● Supplied material:
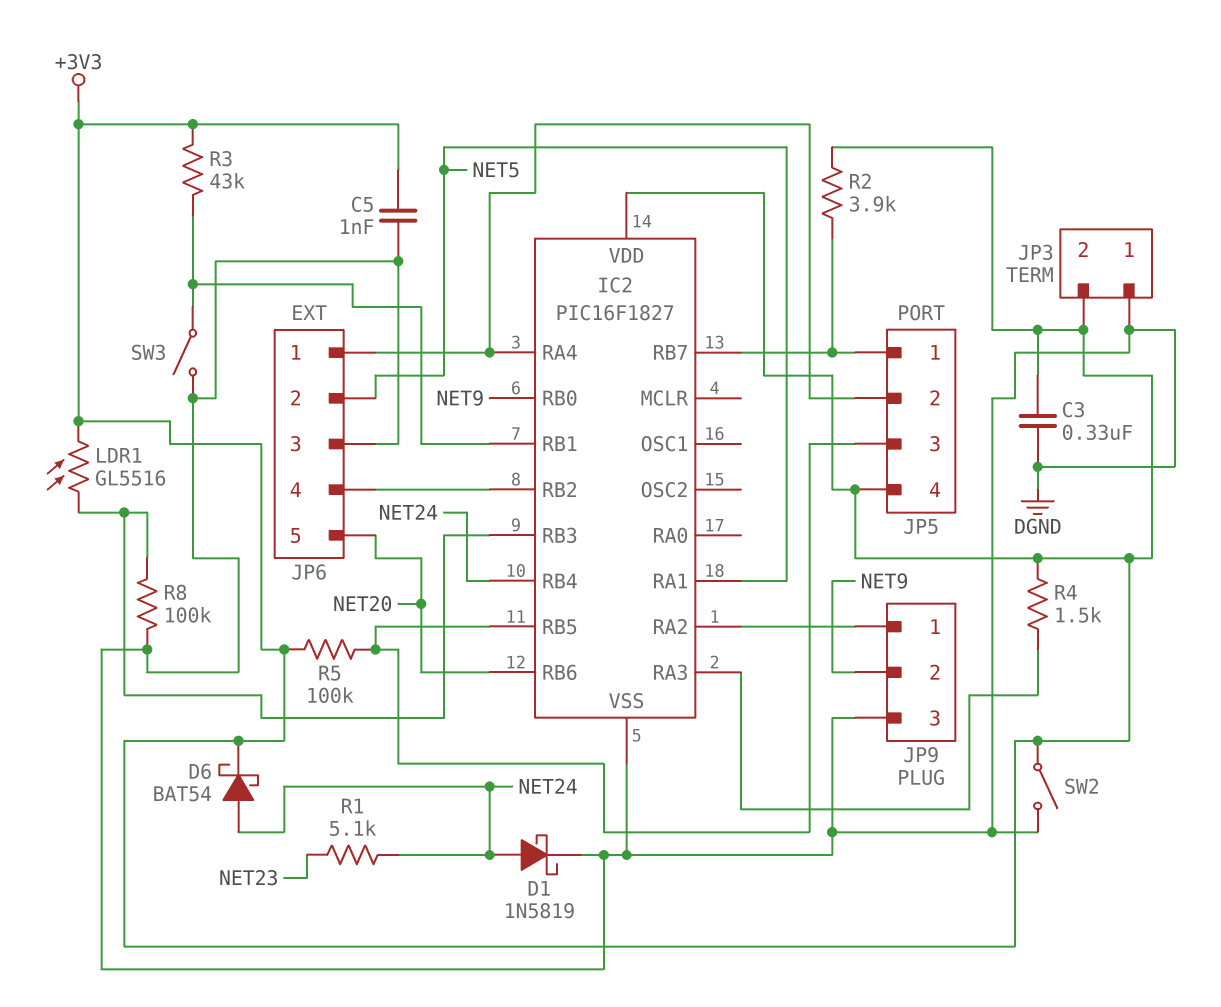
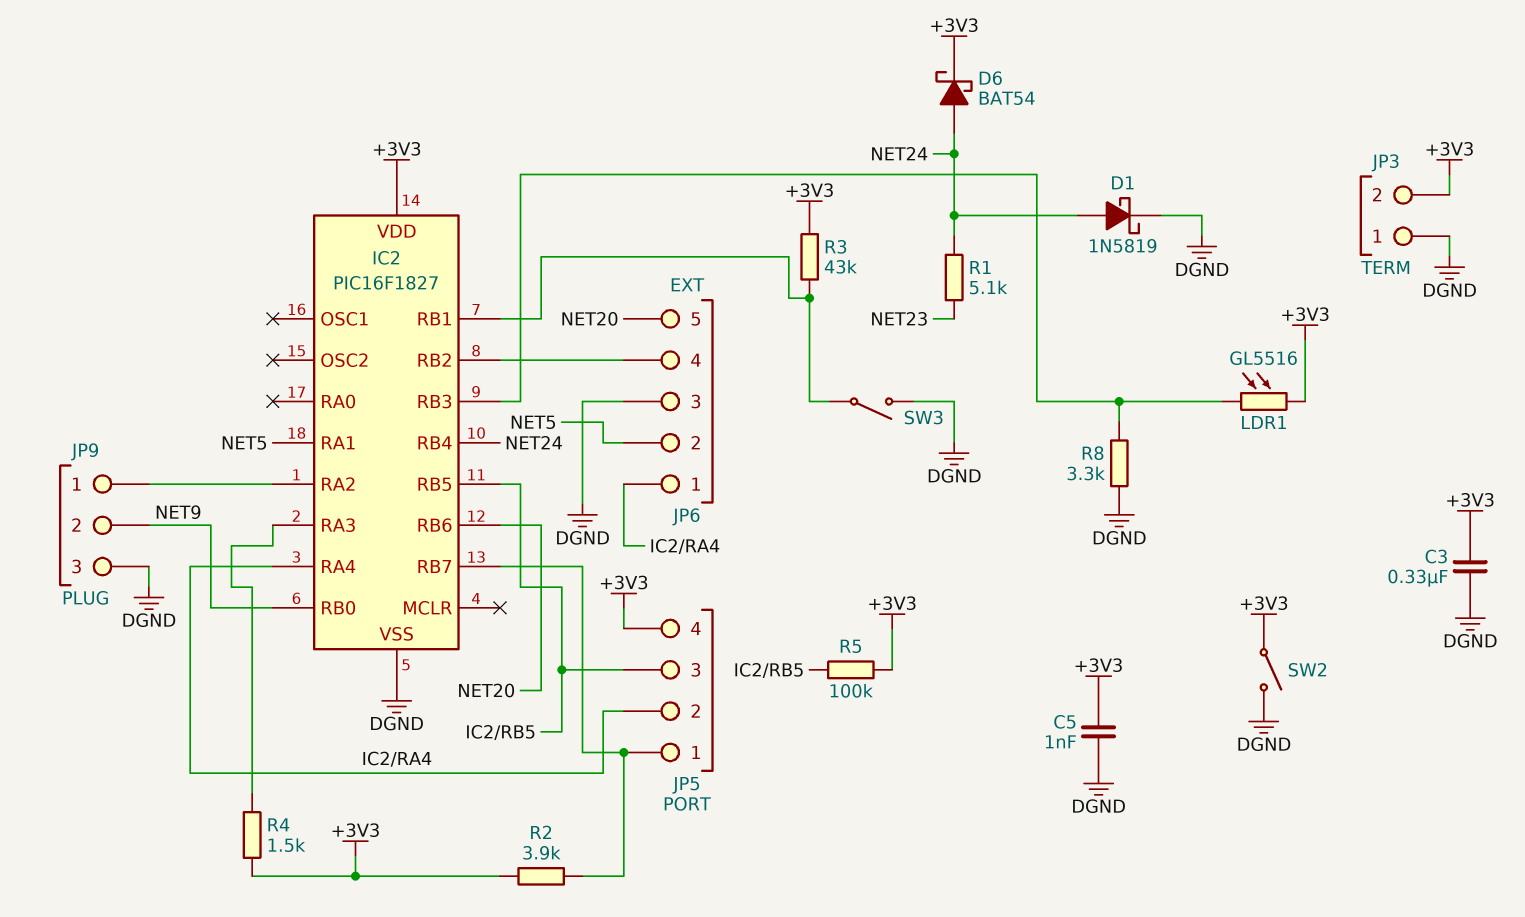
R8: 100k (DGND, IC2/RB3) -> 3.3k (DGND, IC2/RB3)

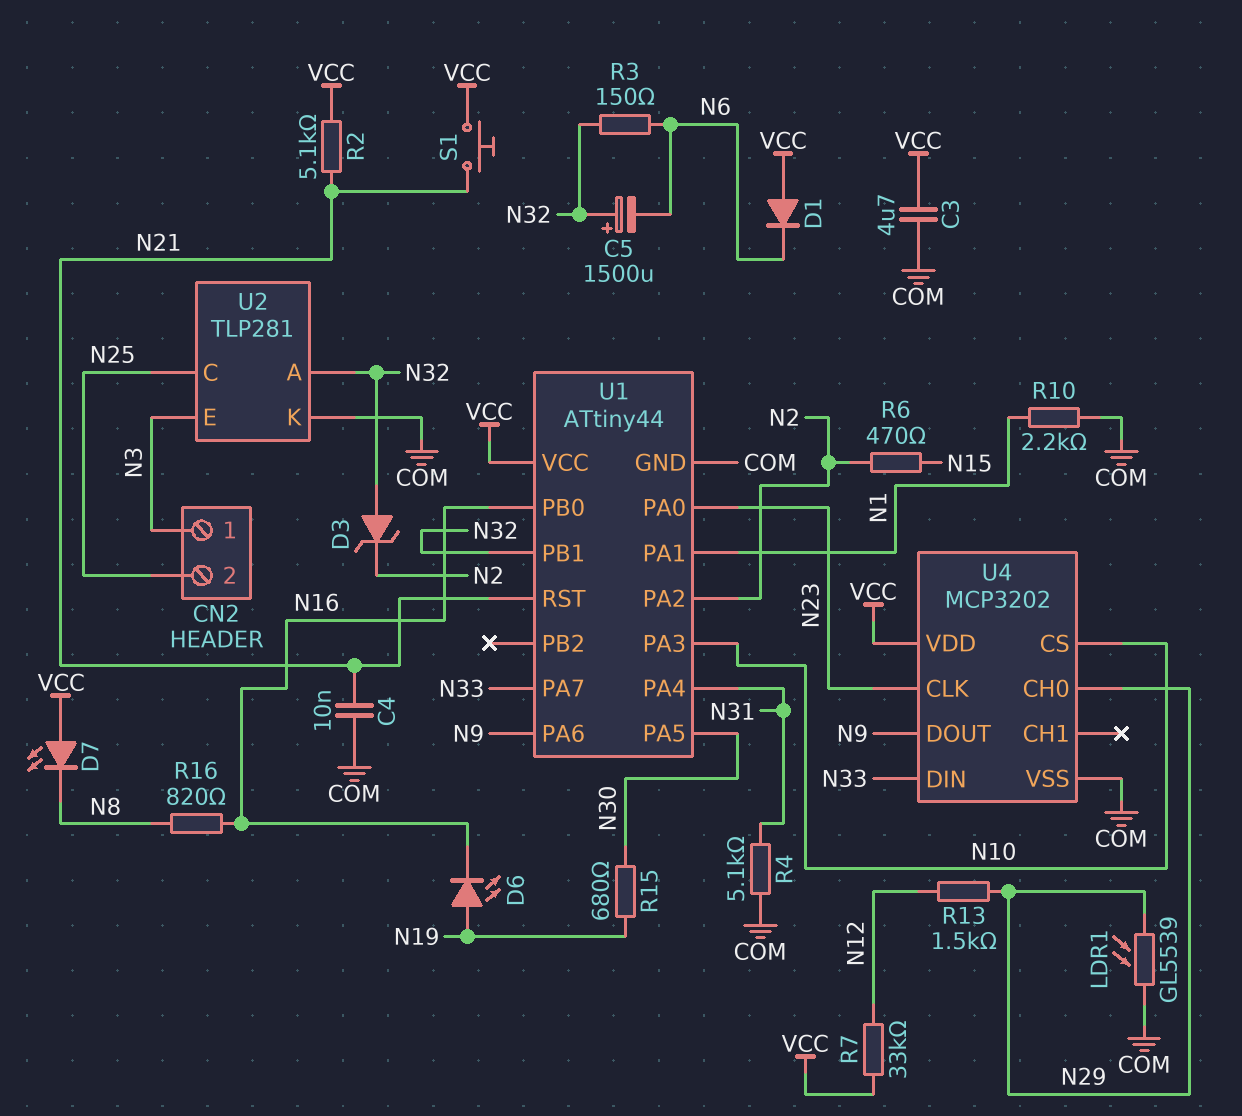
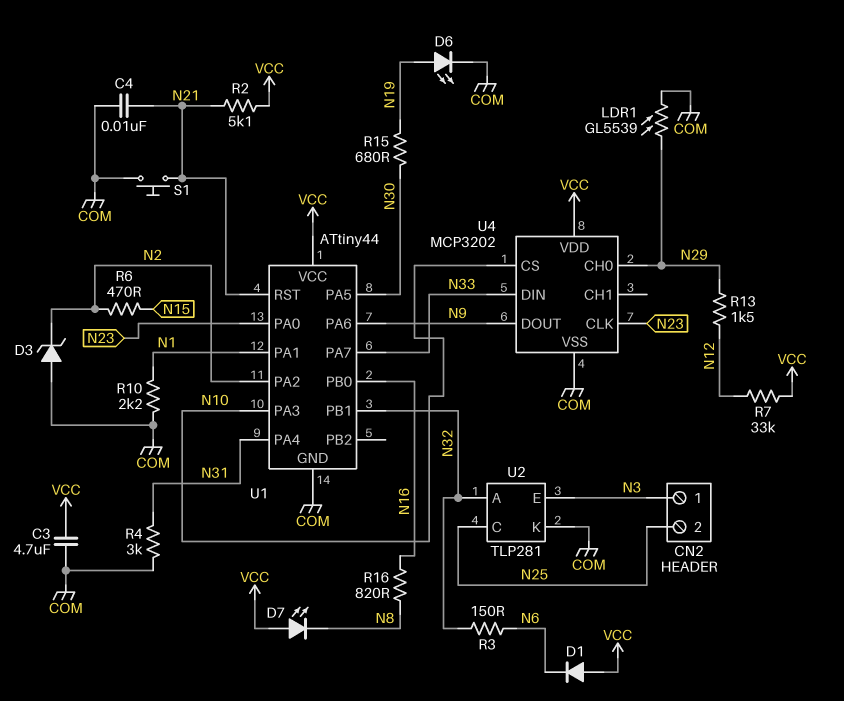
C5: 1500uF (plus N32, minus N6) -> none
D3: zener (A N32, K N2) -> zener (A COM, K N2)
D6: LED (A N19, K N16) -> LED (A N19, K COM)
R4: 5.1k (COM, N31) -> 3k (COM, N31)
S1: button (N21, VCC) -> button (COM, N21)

● Exercise:
Drop every picture and repeat the rest of the entries exactly.

● Answer to this problem:
R8: 100k (DGND, IC2/RB3) -> 3.3k (DGND, IC2/RB3)

C5: 1500uF (plus N32, minus N6) -> none
D3: zener (A N32, K N2) -> zener (A COM, K N2)
D6: LED (A N19, K N16) -> LED (A N19, K COM)
R4: 5.1k (COM, N31) -> 3k (COM, N31)
S1: button (N21, VCC) -> button (COM, N21)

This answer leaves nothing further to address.